### What is required
Return only those lines of the records below in which "none" appears.

[Before-and-after object listings]
= = = = =

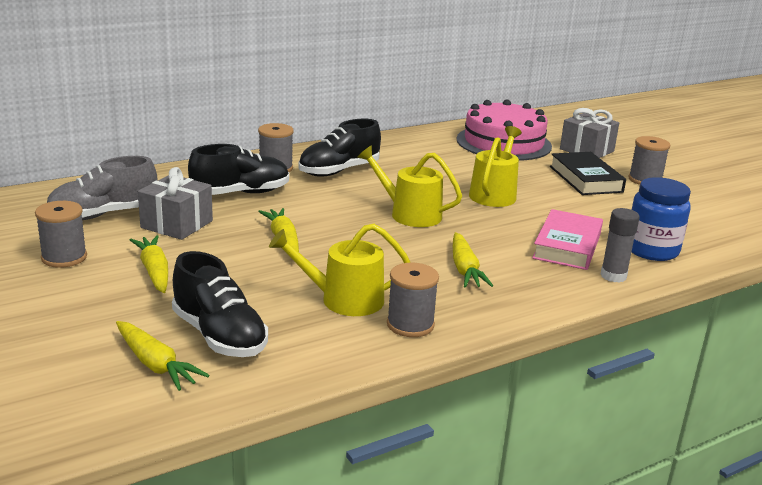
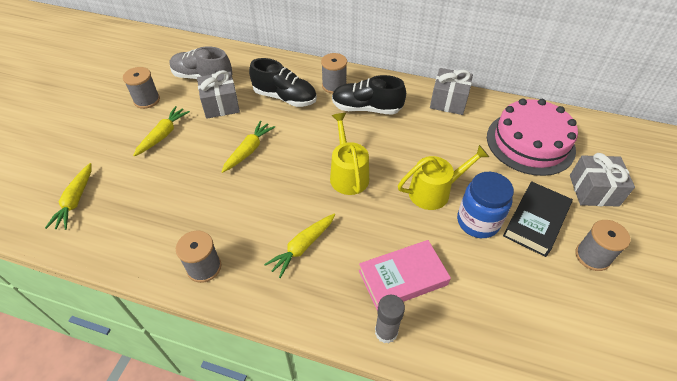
camera: 50 degrees right, 25 degrees up
(219, 336) = (121, 202): black shoe -> none
(344, 300) = (205, 220): yellow watering can -> none
(399, 142) = (448, 101): none -> grey gift
(651, 250) = (460, 332): blue jar -> blue jar (478, 222)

= = = = =

### Output for this task
(219, 336) = (121, 202): black shoe -> none
(344, 300) = (205, 220): yellow watering can -> none
(399, 142) = (448, 101): none -> grey gift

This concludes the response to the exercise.